* What the task requires *
What are the lines, word for word, from the line with "[(147,290),(191,313),(204,289),(159,265),(147,290)]" up to and including the line with "[(200,347),(157,330),(146,358),(188,375),(200,347)]" in the records below? Omit the pictures.

* Available records *
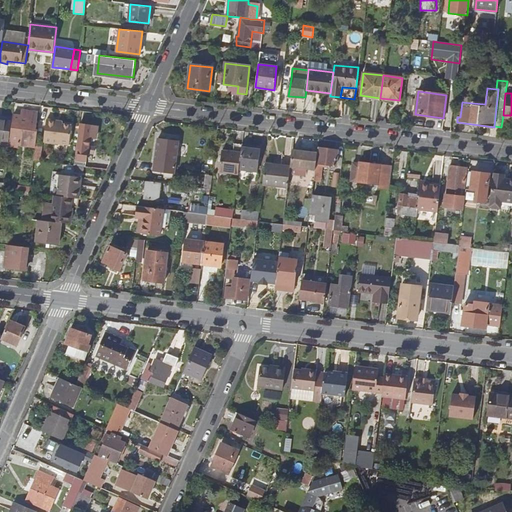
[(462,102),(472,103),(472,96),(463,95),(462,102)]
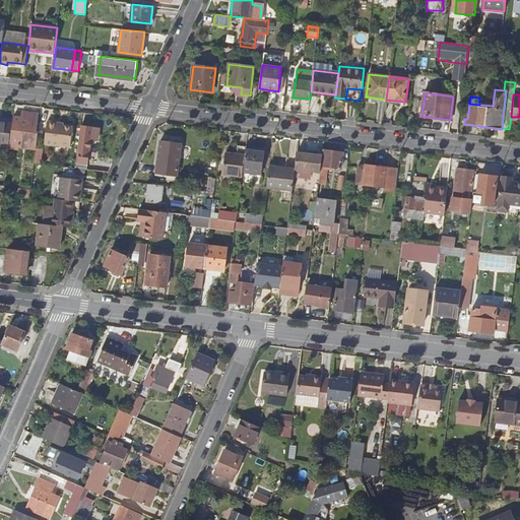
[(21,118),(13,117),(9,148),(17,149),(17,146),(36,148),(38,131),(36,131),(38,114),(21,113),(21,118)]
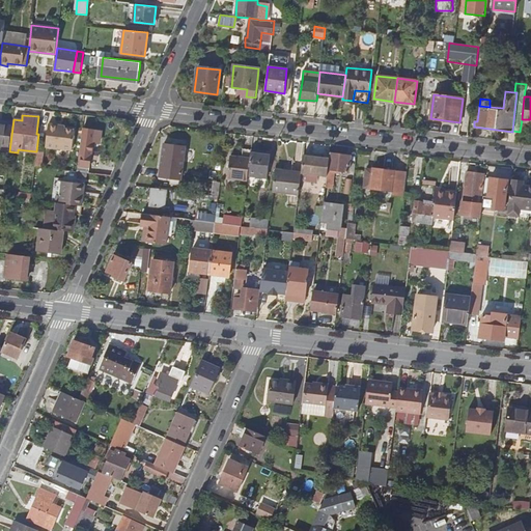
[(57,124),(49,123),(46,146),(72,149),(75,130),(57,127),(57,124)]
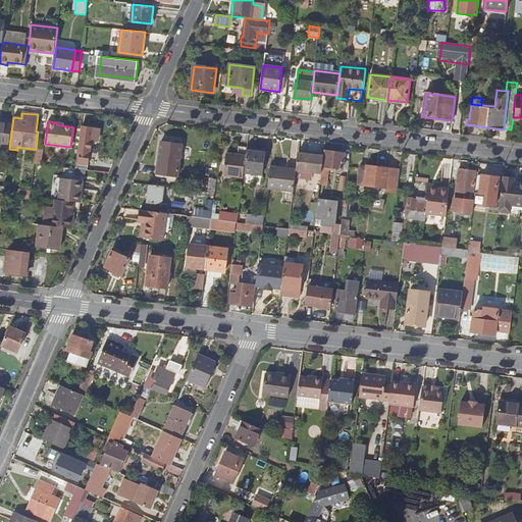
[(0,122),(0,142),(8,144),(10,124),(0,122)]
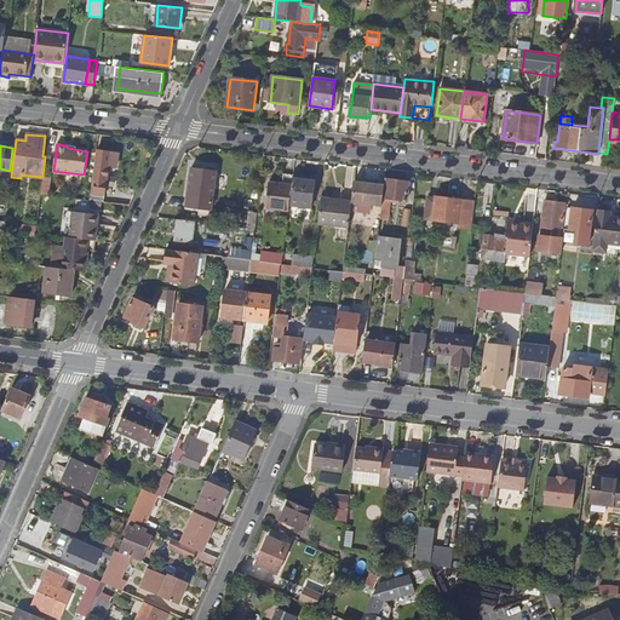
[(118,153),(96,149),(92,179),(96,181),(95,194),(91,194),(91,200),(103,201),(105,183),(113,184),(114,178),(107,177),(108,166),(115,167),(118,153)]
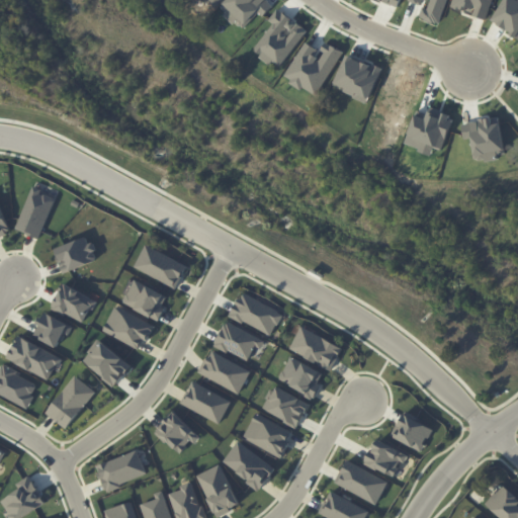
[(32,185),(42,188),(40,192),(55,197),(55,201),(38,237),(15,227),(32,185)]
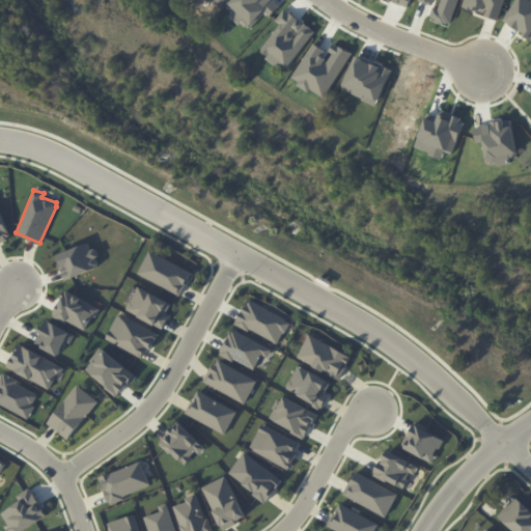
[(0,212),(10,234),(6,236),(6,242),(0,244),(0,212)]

---

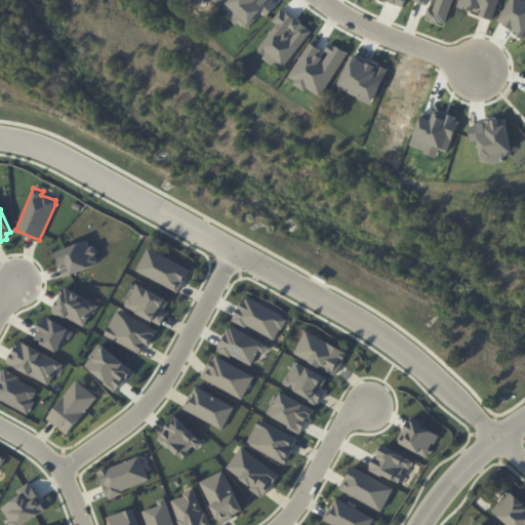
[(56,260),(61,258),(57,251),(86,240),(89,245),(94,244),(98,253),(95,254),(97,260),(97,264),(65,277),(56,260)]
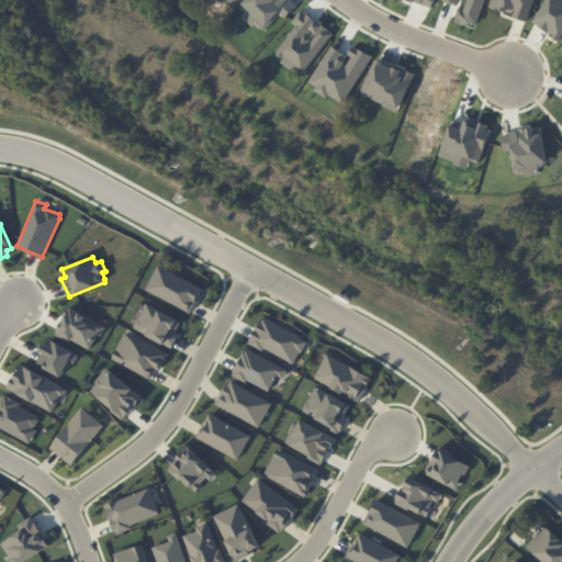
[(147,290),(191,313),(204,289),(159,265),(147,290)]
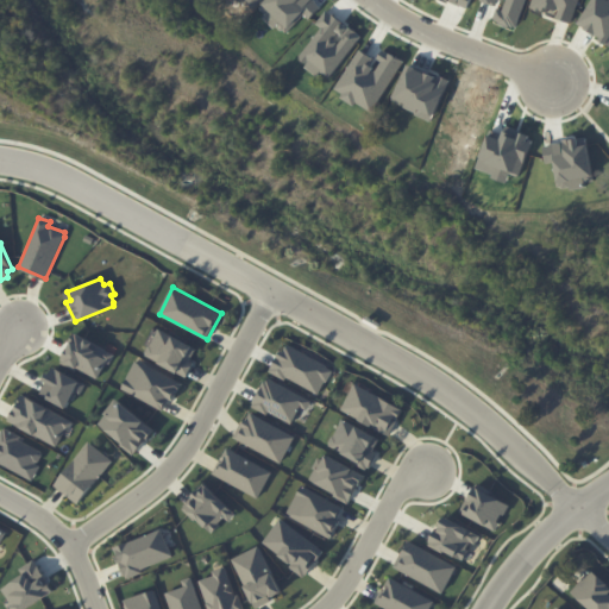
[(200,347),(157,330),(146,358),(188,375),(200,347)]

* Result of this task *
[(147,290),(191,313),(204,289),(159,265),(147,290)]
[(200,347),(157,330),(146,358),(188,375),(200,347)]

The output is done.